_Instruction_
Please copy the data exactly as it stands, minus the images.

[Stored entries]
┏━━
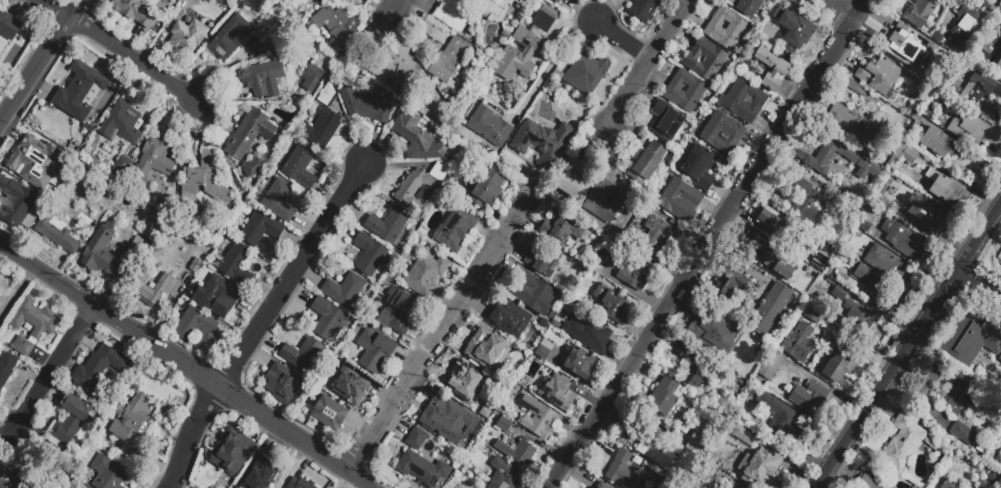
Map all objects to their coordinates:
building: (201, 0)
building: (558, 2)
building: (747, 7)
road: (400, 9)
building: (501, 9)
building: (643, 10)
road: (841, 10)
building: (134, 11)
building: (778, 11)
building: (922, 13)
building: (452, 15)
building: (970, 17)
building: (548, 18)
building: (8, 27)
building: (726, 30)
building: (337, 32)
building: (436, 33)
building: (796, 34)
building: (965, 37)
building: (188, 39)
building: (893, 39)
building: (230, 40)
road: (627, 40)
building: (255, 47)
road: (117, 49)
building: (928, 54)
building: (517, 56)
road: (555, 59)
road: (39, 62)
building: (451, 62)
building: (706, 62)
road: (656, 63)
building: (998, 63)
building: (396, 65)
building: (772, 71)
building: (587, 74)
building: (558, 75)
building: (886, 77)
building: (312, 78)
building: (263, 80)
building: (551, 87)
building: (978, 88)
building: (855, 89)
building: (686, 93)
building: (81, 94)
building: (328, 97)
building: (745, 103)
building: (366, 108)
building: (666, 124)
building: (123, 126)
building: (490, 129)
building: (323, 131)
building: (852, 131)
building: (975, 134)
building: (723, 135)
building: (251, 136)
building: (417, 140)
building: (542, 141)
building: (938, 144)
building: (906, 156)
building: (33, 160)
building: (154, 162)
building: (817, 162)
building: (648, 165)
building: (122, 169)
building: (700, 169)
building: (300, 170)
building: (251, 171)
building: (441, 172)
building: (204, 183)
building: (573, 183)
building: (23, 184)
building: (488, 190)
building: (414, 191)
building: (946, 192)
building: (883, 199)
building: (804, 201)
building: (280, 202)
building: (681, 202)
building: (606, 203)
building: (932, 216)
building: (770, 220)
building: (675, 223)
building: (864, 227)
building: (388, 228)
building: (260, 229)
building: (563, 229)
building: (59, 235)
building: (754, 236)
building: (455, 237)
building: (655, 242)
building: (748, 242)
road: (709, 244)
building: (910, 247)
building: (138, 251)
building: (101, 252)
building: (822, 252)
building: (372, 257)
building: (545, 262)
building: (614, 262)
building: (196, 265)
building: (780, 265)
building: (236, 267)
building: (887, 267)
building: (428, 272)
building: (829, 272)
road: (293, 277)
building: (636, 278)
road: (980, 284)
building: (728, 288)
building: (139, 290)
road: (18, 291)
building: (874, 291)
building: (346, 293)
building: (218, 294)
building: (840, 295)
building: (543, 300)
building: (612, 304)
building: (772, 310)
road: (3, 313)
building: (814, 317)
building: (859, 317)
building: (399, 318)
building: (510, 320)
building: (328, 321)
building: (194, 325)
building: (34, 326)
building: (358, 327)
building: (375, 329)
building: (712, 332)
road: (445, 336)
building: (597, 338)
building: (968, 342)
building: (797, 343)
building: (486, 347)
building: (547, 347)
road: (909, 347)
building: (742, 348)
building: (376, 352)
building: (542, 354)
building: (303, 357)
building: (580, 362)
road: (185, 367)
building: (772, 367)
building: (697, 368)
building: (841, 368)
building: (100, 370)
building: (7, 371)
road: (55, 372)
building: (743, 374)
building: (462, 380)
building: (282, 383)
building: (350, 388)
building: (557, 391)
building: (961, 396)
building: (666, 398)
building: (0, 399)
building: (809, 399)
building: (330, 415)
┗━━
_Response for this exercise_
Map all objects to their coordinates:
building: (201, 0)
building: (558, 2)
building: (747, 7)
road: (400, 9)
building: (501, 9)
building: (643, 10)
road: (841, 10)
building: (134, 11)
building: (778, 11)
building: (922, 13)
building: (452, 15)
building: (970, 17)
building: (548, 18)
building: (8, 27)
building: (726, 30)
building: (337, 32)
building: (436, 33)
building: (796, 34)
building: (965, 37)
building: (188, 39)
building: (893, 39)
building: (230, 40)
road: (627, 40)
building: (255, 47)
road: (117, 49)
building: (928, 54)
building: (517, 56)
road: (555, 59)
road: (39, 62)
building: (451, 62)
building: (706, 62)
road: (656, 63)
building: (998, 63)
building: (396, 65)
building: (772, 71)
building: (587, 74)
building: (558, 75)
building: (886, 77)
building: (312, 78)
building: (263, 80)
building: (551, 87)
building: (978, 88)
building: (855, 89)
building: (686, 93)
building: (81, 94)
building: (328, 97)
building: (745, 103)
building: (366, 108)
building: (666, 124)
building: (123, 126)
building: (490, 129)
building: (323, 131)
building: (852, 131)
building: (975, 134)
building: (723, 135)
building: (251, 136)
building: (417, 140)
building: (542, 141)
building: (938, 144)
building: (906, 156)
building: (33, 160)
building: (154, 162)
building: (817, 162)
building: (648, 165)
building: (122, 169)
building: (700, 169)
building: (300, 170)
building: (251, 171)
building: (441, 172)
building: (204, 183)
building: (573, 183)
building: (23, 184)
building: (488, 190)
building: (414, 191)
building: (946, 192)
building: (883, 199)
building: (804, 201)
building: (280, 202)
building: (681, 202)
building: (606, 203)
building: (932, 216)
building: (770, 220)
building: (675, 223)
building: (864, 227)
building: (388, 228)
building: (260, 229)
building: (563, 229)
building: (59, 235)
building: (754, 236)
building: (455, 237)
building: (655, 242)
building: (748, 242)
road: (709, 244)
building: (910, 247)
building: (138, 251)
building: (101, 252)
building: (822, 252)
building: (372, 257)
building: (545, 262)
building: (614, 262)
building: (196, 265)
building: (780, 265)
building: (236, 267)
building: (887, 267)
building: (428, 272)
building: (829, 272)
road: (293, 277)
building: (636, 278)
road: (980, 284)
building: (728, 288)
building: (139, 290)
road: (18, 291)
building: (874, 291)
building: (346, 293)
building: (218, 294)
building: (840, 295)
building: (543, 300)
building: (612, 304)
building: (772, 310)
road: (3, 313)
building: (814, 317)
building: (859, 317)
building: (399, 318)
building: (510, 320)
building: (328, 321)
building: (194, 325)
building: (34, 326)
building: (358, 327)
building: (375, 329)
building: (712, 332)
road: (445, 336)
building: (597, 338)
building: (968, 342)
building: (797, 343)
building: (486, 347)
building: (547, 347)
road: (909, 347)
building: (742, 348)
building: (376, 352)
building: (542, 354)
building: (303, 357)
building: (580, 362)
road: (185, 367)
building: (772, 367)
building: (697, 368)
building: (841, 368)
building: (100, 370)
building: (7, 371)
road: (55, 372)
building: (743, 374)
building: (462, 380)
building: (282, 383)
building: (350, 388)
building: (557, 391)
building: (961, 396)
building: (666, 398)
building: (0, 399)
building: (809, 399)
building: (330, 415)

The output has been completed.